= Action item =
Each line of the listing that includes the string "cyan" is to be identified and copied.

= Dataset records =
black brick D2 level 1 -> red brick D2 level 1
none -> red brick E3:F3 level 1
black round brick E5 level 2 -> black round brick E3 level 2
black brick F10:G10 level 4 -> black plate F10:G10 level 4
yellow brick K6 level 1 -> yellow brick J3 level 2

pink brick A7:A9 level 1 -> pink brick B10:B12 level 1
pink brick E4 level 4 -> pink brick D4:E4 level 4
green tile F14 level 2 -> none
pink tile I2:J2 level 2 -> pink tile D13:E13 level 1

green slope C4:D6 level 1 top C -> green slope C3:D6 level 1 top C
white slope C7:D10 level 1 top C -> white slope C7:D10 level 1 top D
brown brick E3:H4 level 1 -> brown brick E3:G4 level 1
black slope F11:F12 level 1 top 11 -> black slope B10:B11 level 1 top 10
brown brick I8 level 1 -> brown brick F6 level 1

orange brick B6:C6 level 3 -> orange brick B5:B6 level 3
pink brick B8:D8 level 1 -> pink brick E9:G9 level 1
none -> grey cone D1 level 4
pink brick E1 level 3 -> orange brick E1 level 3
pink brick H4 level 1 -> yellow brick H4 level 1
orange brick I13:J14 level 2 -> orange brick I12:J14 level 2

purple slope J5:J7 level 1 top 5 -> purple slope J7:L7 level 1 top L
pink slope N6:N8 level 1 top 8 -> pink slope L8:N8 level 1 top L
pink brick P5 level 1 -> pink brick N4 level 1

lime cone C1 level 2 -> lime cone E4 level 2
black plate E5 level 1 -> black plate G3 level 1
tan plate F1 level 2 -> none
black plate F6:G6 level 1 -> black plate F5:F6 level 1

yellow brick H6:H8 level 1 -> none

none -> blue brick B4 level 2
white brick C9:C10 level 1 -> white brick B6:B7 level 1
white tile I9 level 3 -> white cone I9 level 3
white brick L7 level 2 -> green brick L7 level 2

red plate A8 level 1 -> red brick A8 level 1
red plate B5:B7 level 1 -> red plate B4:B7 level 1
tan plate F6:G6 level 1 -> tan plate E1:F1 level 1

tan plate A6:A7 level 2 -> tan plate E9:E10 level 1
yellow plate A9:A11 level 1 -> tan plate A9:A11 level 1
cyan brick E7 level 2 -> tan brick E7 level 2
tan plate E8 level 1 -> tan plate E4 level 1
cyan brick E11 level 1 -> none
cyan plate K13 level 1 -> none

= Output for this exercise =
cyan brick E7 level 2 -> tan brick E7 level 2
cyan brick E11 level 1 -> none
cyan plate K13 level 1 -> none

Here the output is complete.